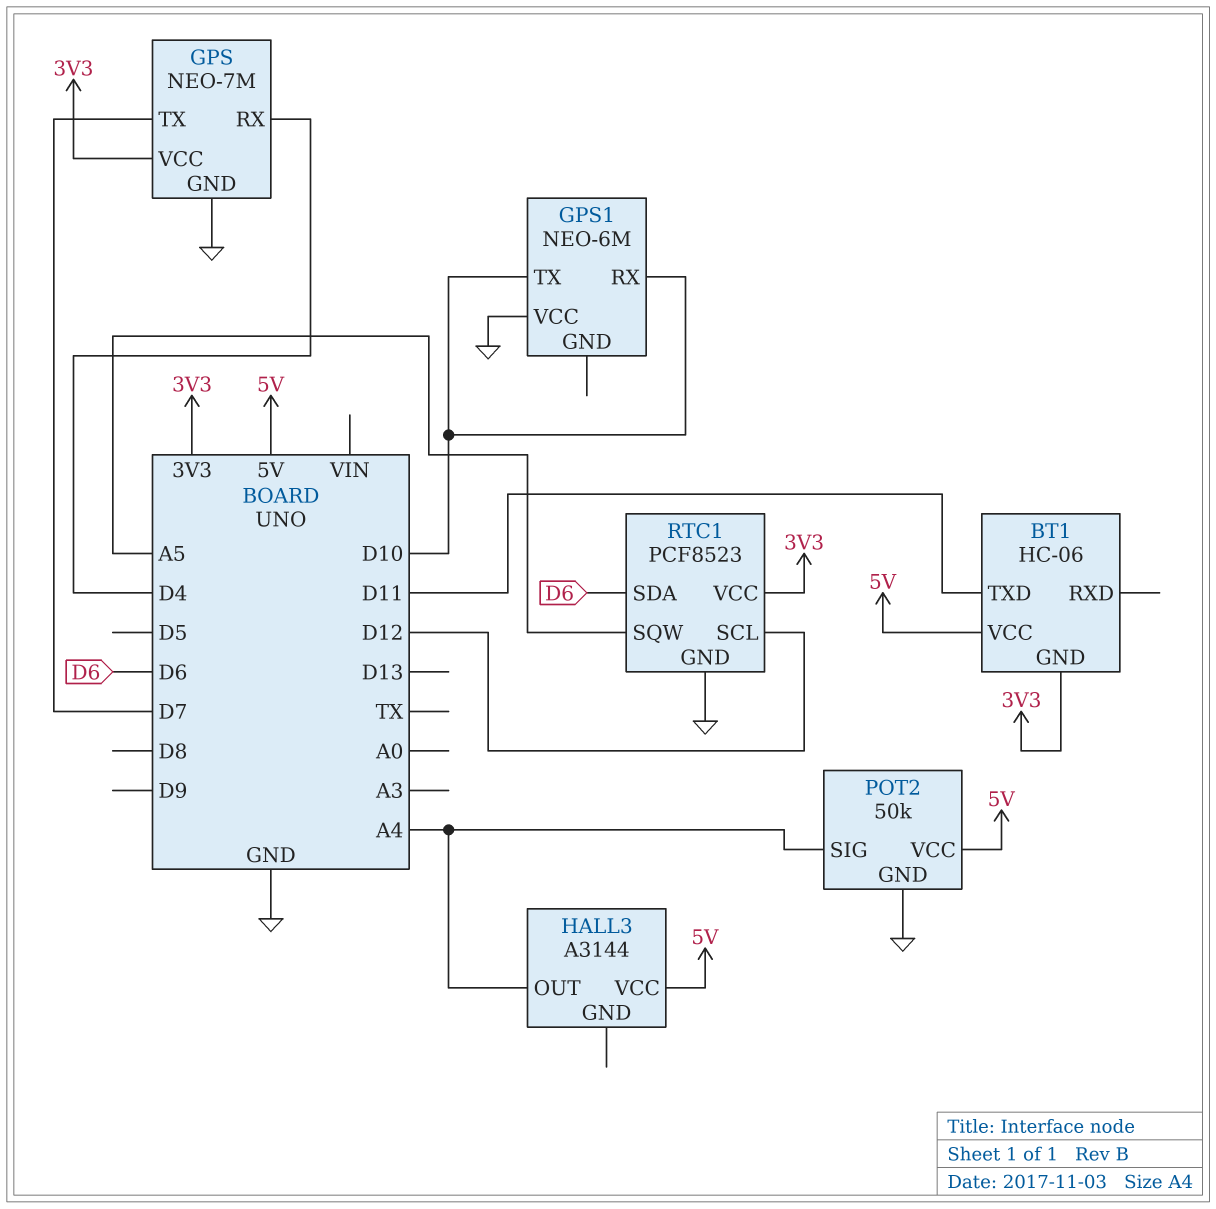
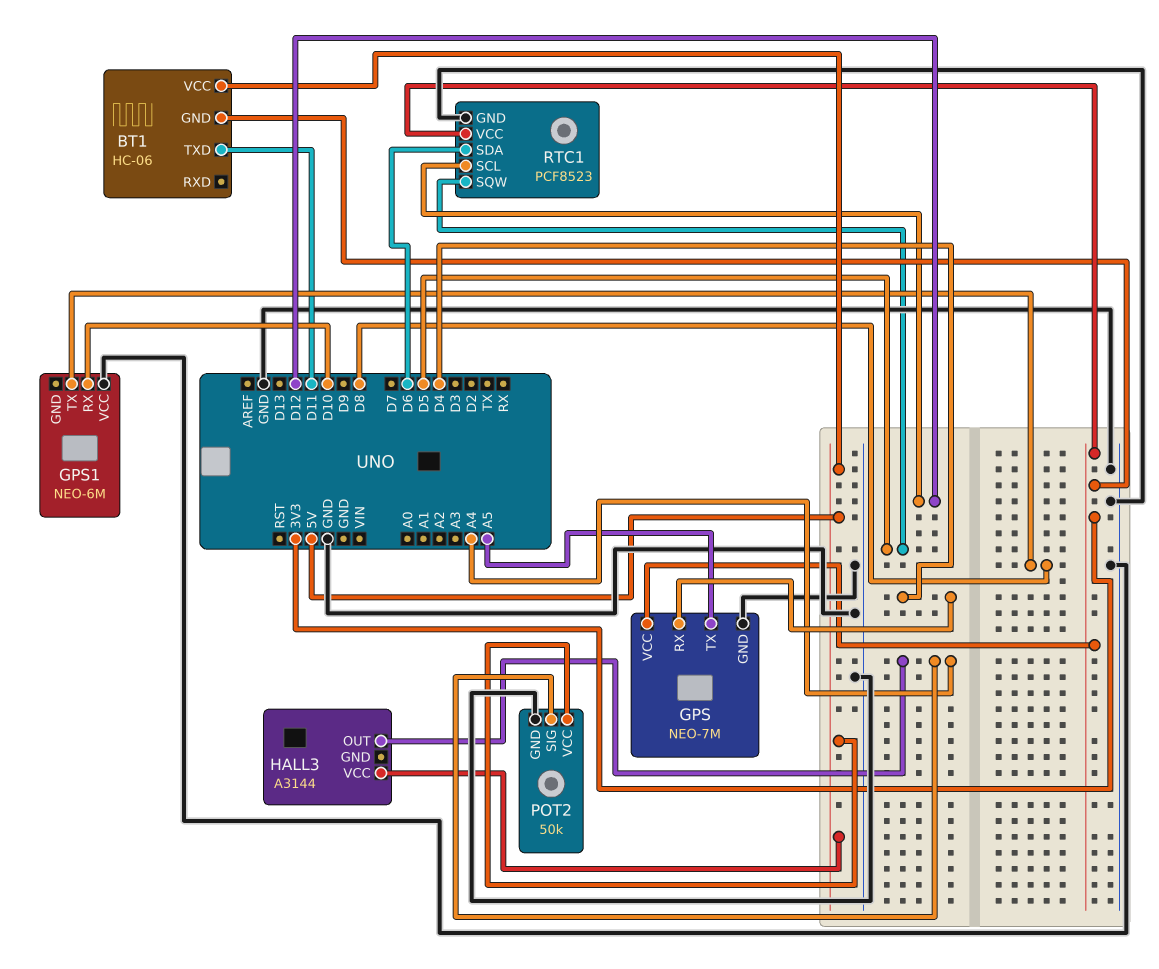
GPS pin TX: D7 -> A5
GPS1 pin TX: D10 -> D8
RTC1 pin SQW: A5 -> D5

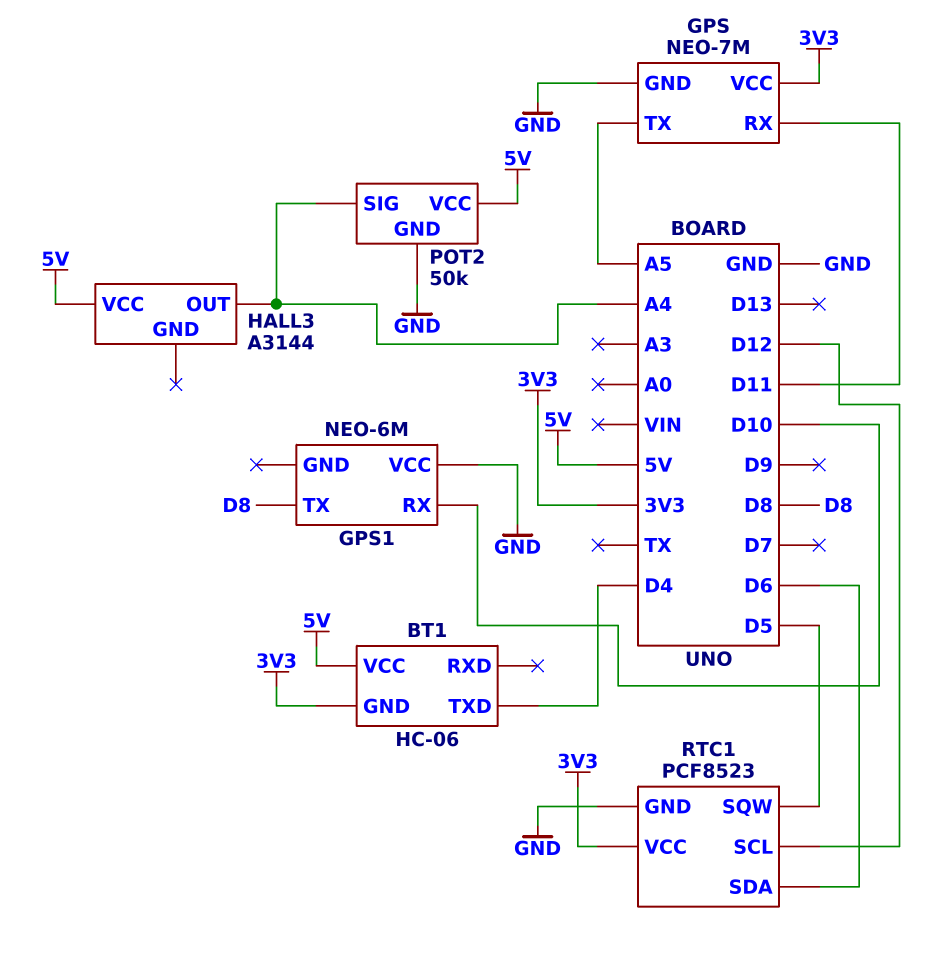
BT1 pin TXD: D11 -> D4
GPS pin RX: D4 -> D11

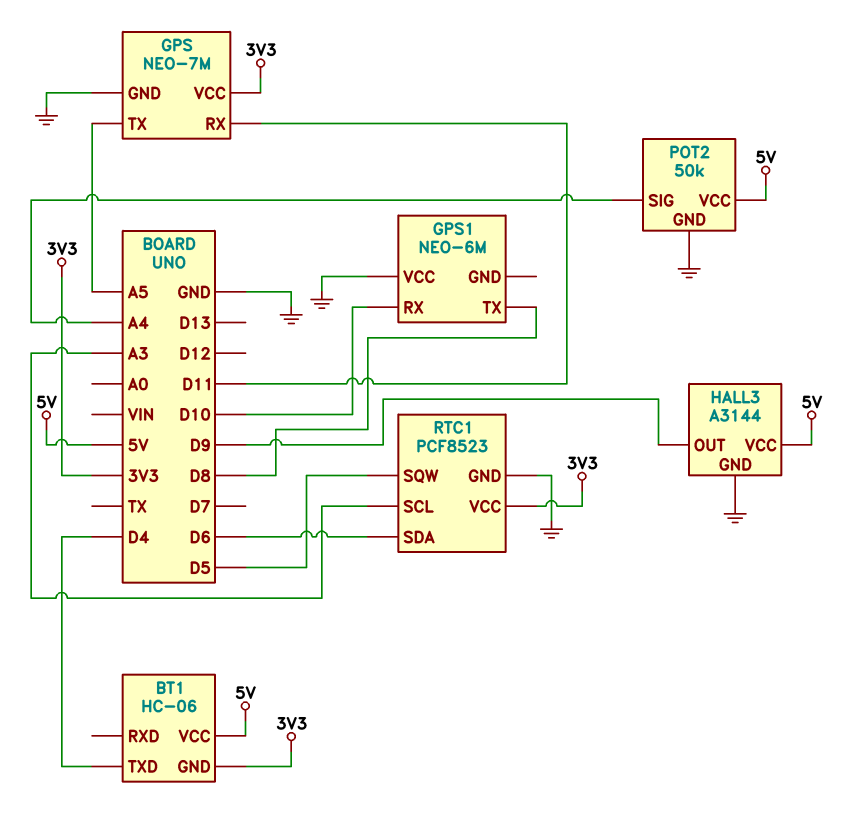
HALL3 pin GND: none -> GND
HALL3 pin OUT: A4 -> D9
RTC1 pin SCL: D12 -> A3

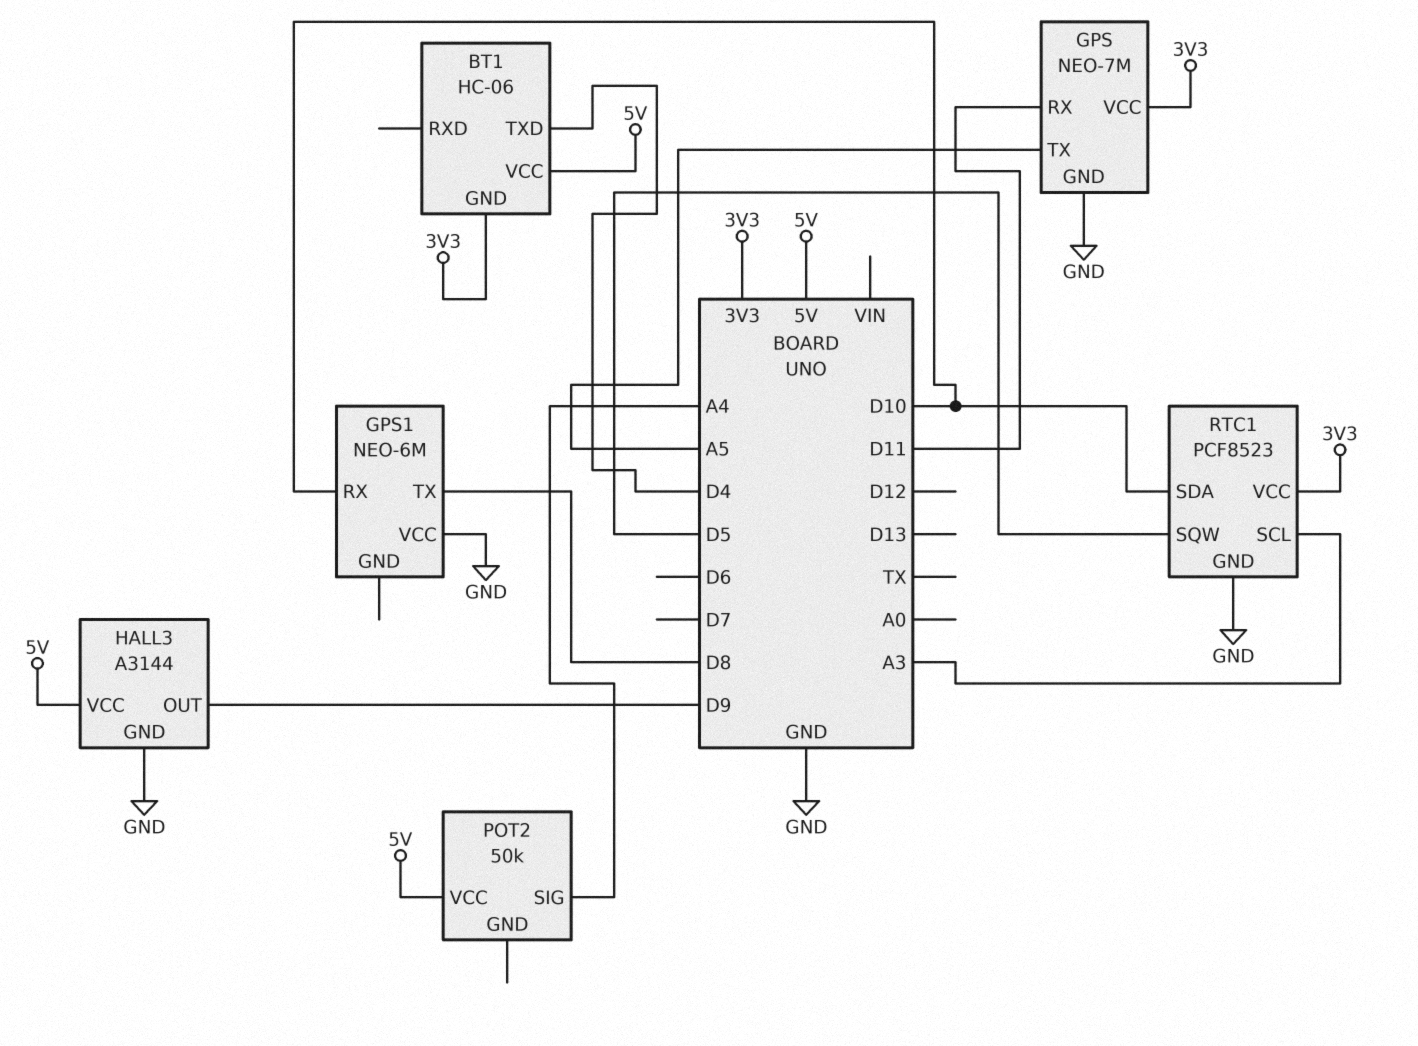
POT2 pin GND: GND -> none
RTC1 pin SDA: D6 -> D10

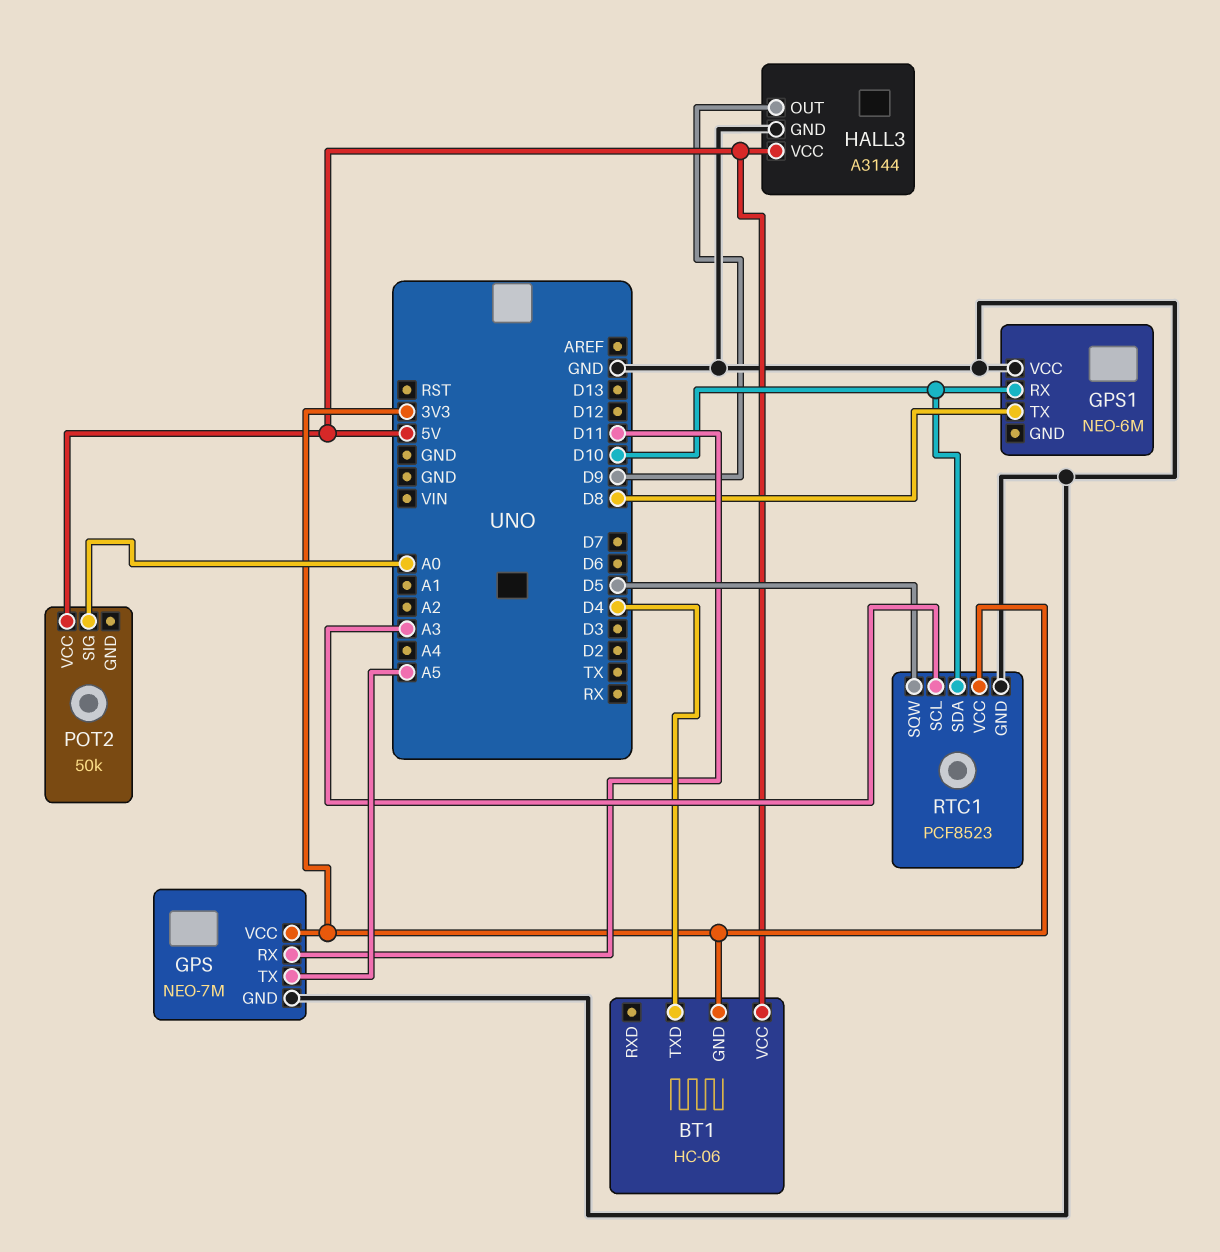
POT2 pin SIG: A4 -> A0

****************

In the listing, how many lines have the word "none"? Write only that number.

= Exercise solution =
2